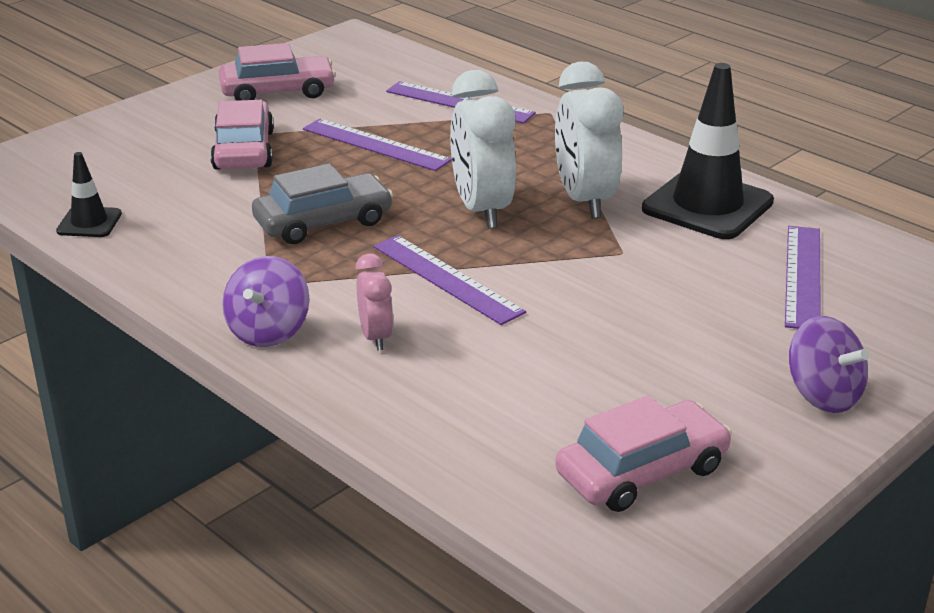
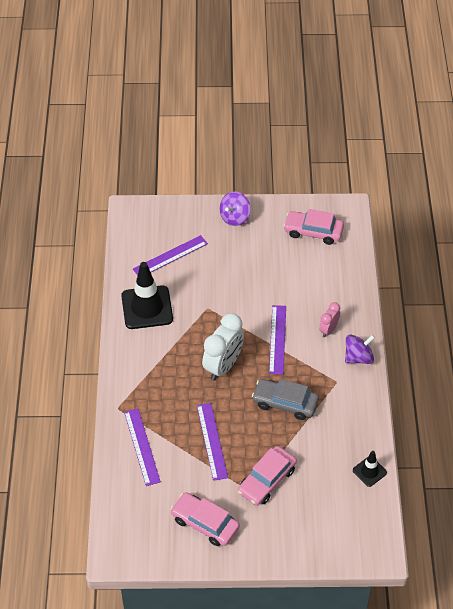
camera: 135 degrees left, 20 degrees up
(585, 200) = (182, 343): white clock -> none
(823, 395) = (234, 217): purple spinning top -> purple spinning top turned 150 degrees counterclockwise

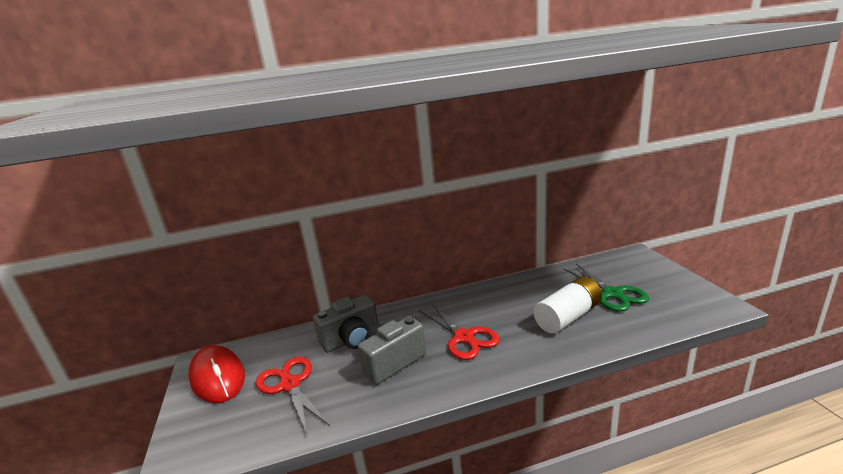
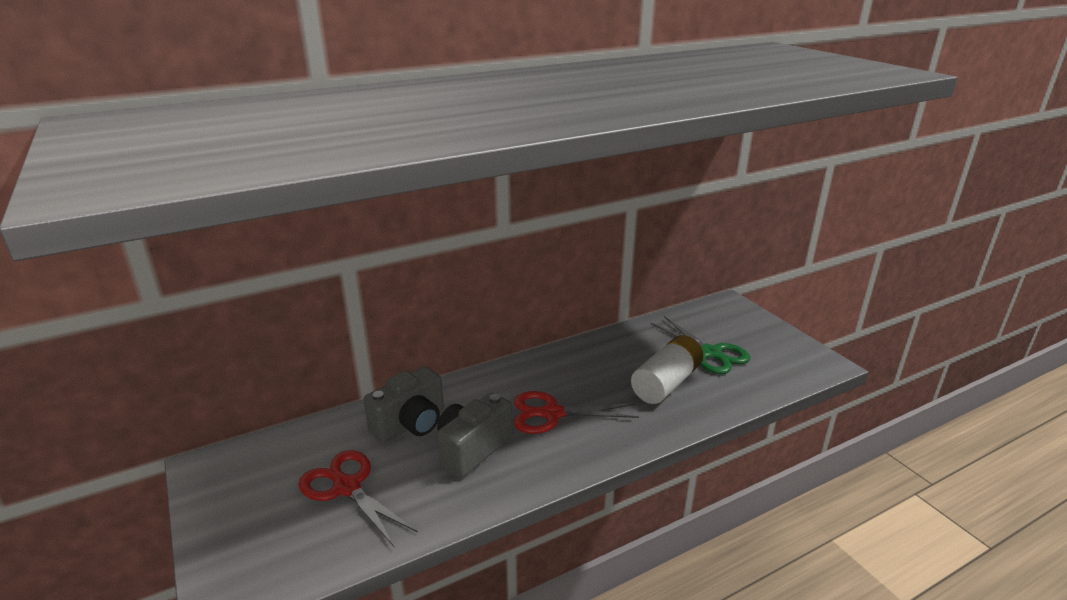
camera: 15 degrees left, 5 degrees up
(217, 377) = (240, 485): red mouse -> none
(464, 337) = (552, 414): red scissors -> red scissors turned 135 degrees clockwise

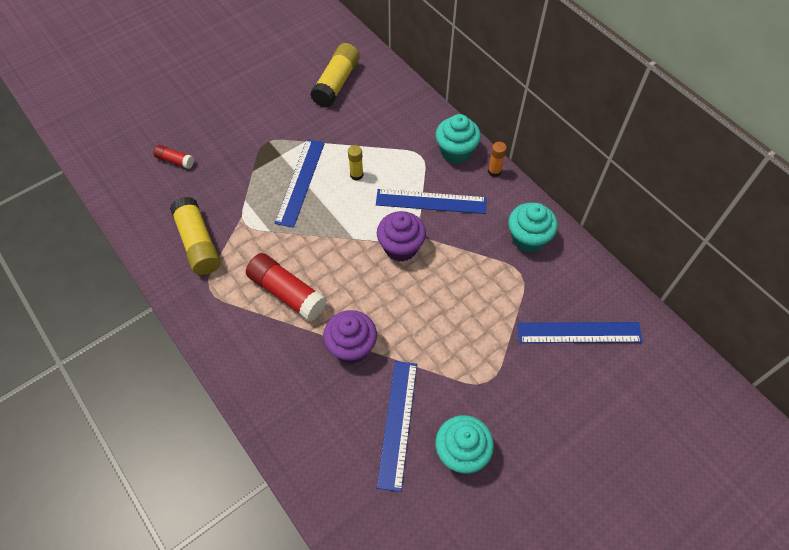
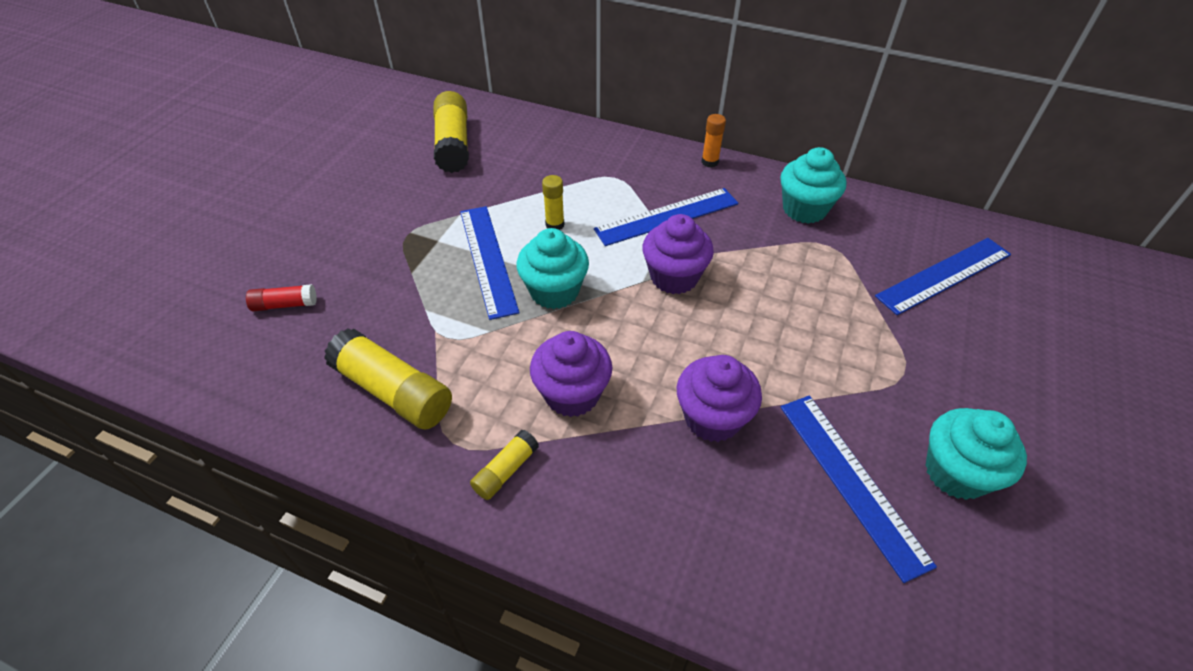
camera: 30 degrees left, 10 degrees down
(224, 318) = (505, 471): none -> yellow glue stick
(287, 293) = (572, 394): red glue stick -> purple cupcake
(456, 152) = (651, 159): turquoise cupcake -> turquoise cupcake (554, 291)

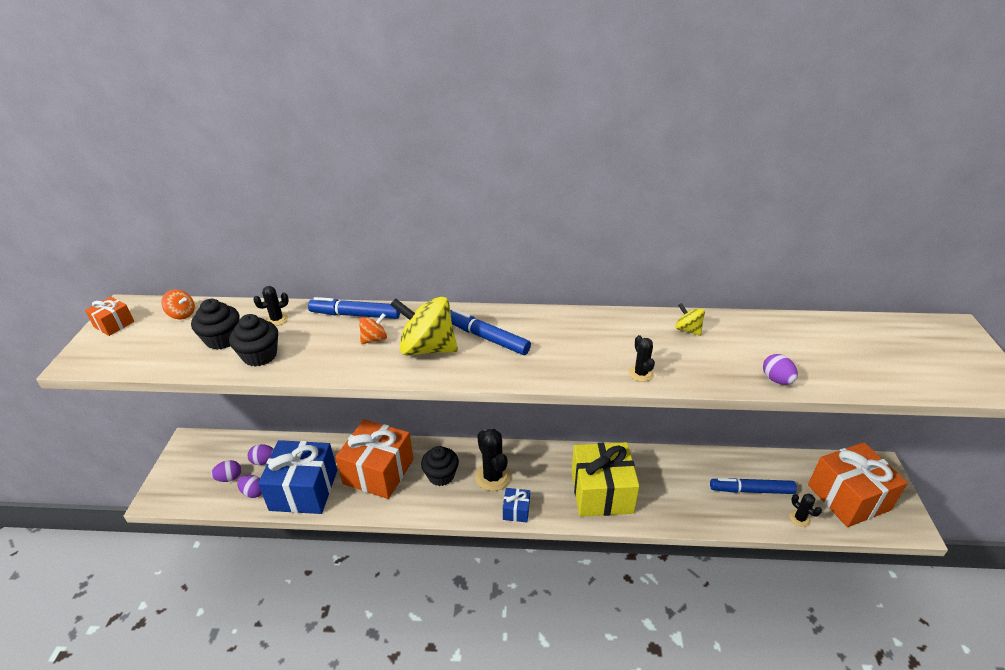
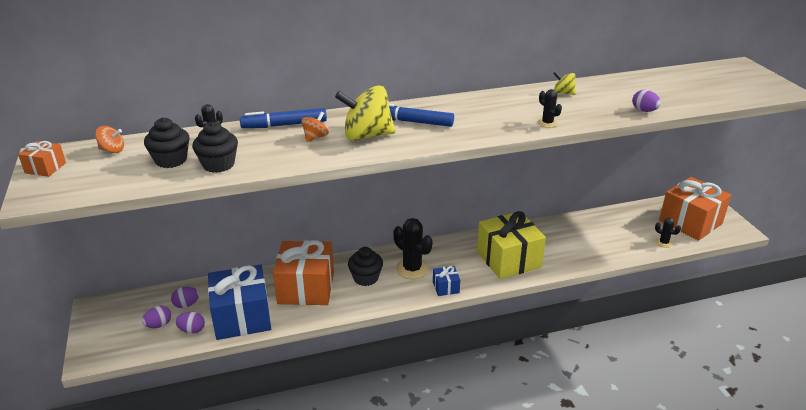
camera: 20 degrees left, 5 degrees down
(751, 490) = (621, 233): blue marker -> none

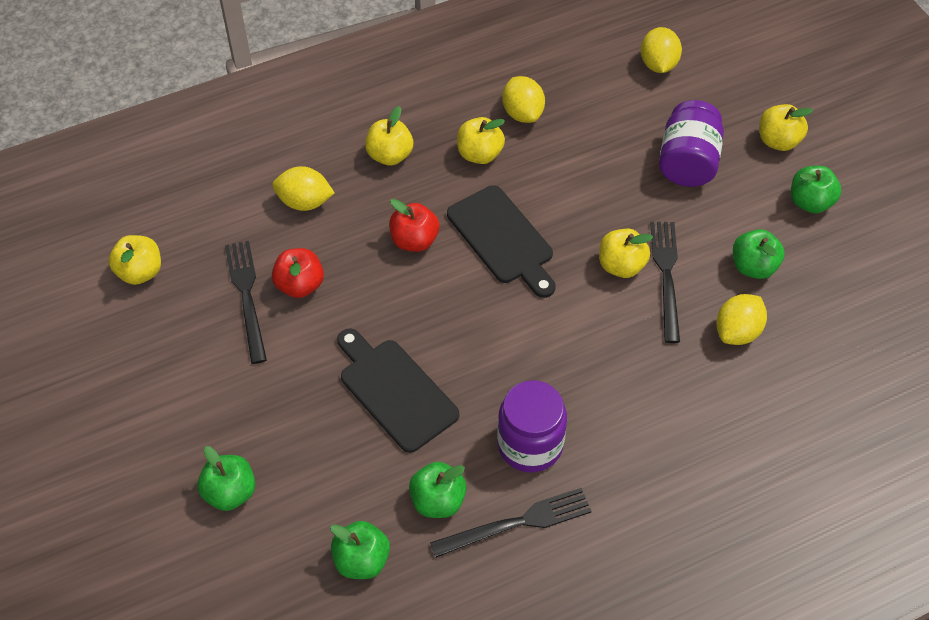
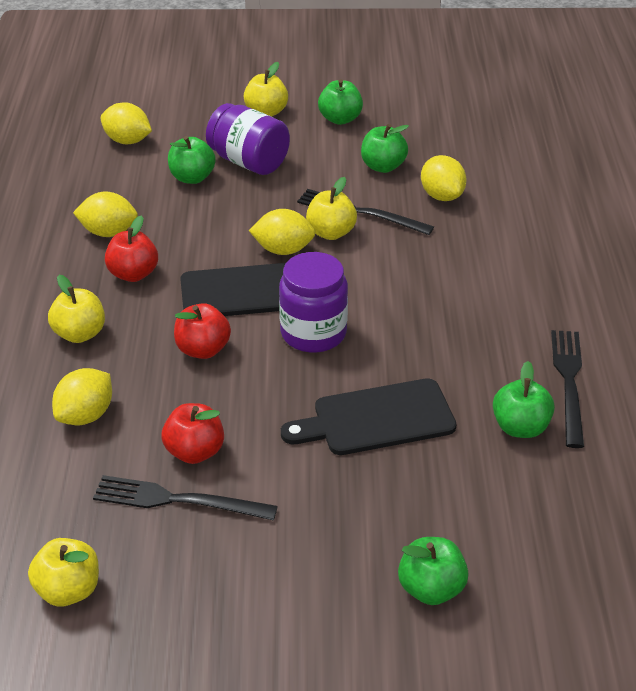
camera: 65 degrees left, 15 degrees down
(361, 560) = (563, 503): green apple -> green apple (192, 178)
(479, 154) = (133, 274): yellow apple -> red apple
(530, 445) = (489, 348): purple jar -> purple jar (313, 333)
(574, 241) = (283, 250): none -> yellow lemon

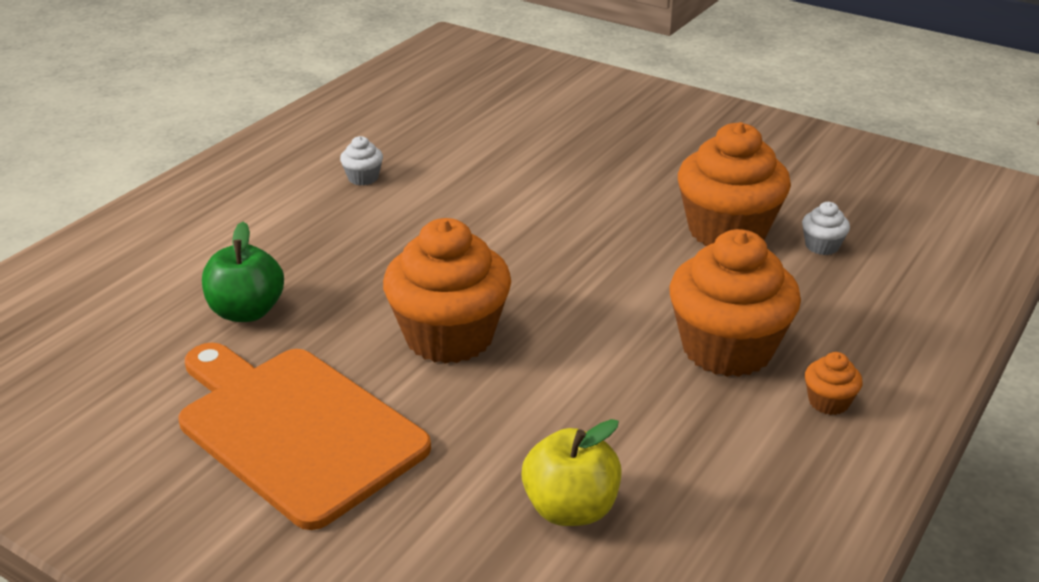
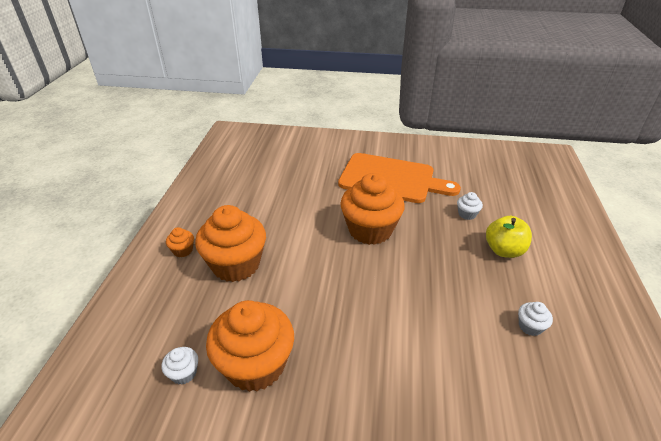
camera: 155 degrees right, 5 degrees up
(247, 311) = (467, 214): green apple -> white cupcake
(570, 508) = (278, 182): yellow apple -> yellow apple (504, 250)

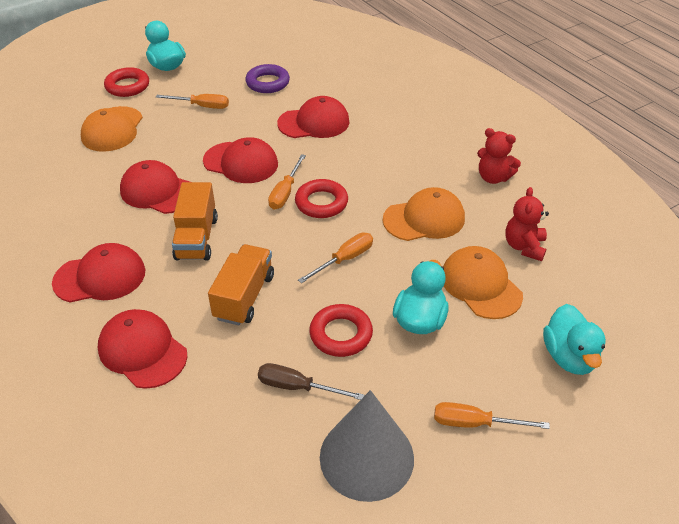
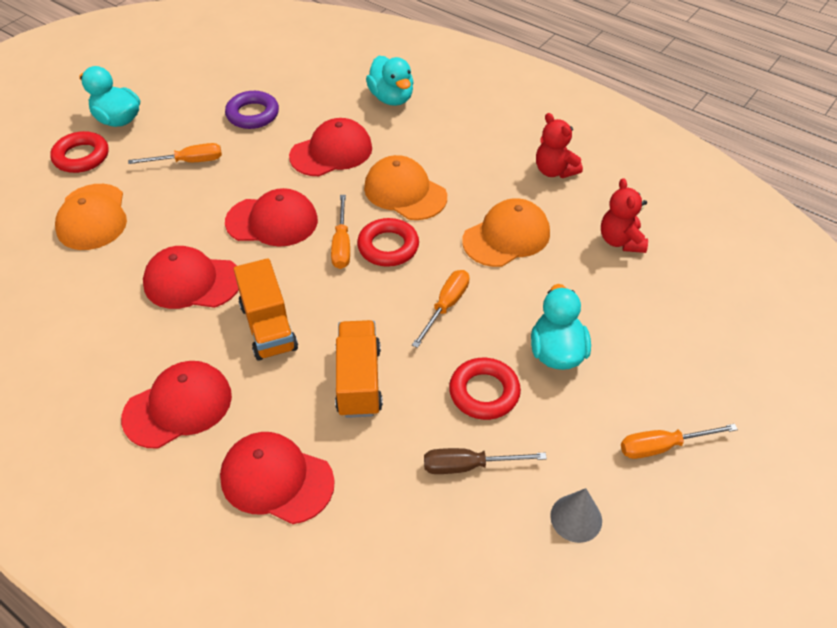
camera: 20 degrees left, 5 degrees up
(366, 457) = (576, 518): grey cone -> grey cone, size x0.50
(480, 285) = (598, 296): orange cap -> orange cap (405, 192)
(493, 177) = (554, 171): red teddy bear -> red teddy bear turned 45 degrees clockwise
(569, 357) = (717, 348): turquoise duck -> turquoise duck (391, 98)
——————————
| What is expected |
Pictures are to be left out. Everything else in the records must be written out exactly.

| Response |
camera: 135 degrees left, 20 degrees up
(585, 200) = (182, 343): white clock -> none
(823, 395) = (234, 217): purple spinning top -> purple spinning top turned 150 degrees counterclockwise

camera: 15 degrees left, 5 degrees up
(217, 377) = (240, 485): red mouse -> none
(464, 337) = (552, 414): red scissors -> red scissors turned 135 degrees clockwise

camera: 30 degrees left, 10 degrees down
(224, 318) = (505, 471): none -> yellow glue stick
(287, 293) = (572, 394): red glue stick -> purple cupcake
(456, 152) = (651, 159): turquoise cupcake -> turquoise cupcake (554, 291)

camera: 20 degrees left, 5 degrees down
(751, 490) = (621, 233): blue marker -> none

camera: 65 degrees left, 15 degrees down
(361, 560) = (563, 503): green apple -> green apple (192, 178)
(479, 154) = (133, 274): yellow apple -> red apple
(530, 445) = (489, 348): purple jar -> purple jar (313, 333)
(574, 241) = (283, 250): none -> yellow lemon

camera: 155 degrees right, 5 degrees up
(247, 311) = (467, 214): green apple -> white cupcake
(570, 508) = (278, 182): yellow apple -> yellow apple (504, 250)

camera: 20 degrees left, 5 degrees up
(366, 457) = (576, 518): grey cone -> grey cone, size x0.50
(480, 285) = (598, 296): orange cap -> orange cap (405, 192)
(493, 177) = (554, 171): red teddy bear -> red teddy bear turned 45 degrees clockwise
(569, 357) = (717, 348): turquoise duck -> turquoise duck (391, 98)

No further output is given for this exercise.